*EXERCISE BRIEF:* Every record below should be printed exactly, except for the pictures.

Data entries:

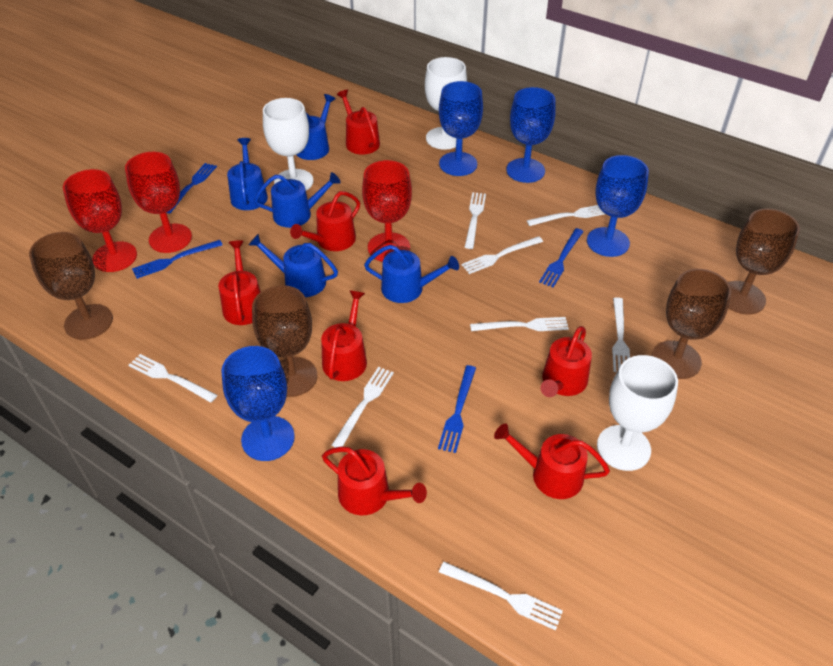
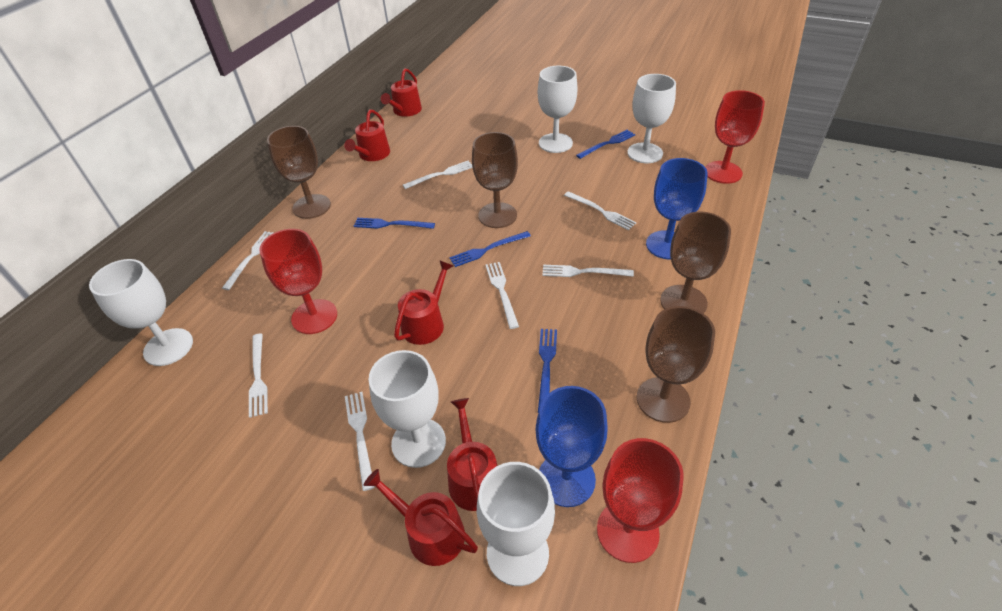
blue goblet: 4 -> 2
blue watering can: 5 -> 0
red watering can: 7 -> 5
white fork: 8 -> 7
white goblet: 3 -> 5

*FINISHED EXERCISE:*
blue goblet: 4 -> 2
blue watering can: 5 -> 0
red watering can: 7 -> 5
white fork: 8 -> 7
white goblet: 3 -> 5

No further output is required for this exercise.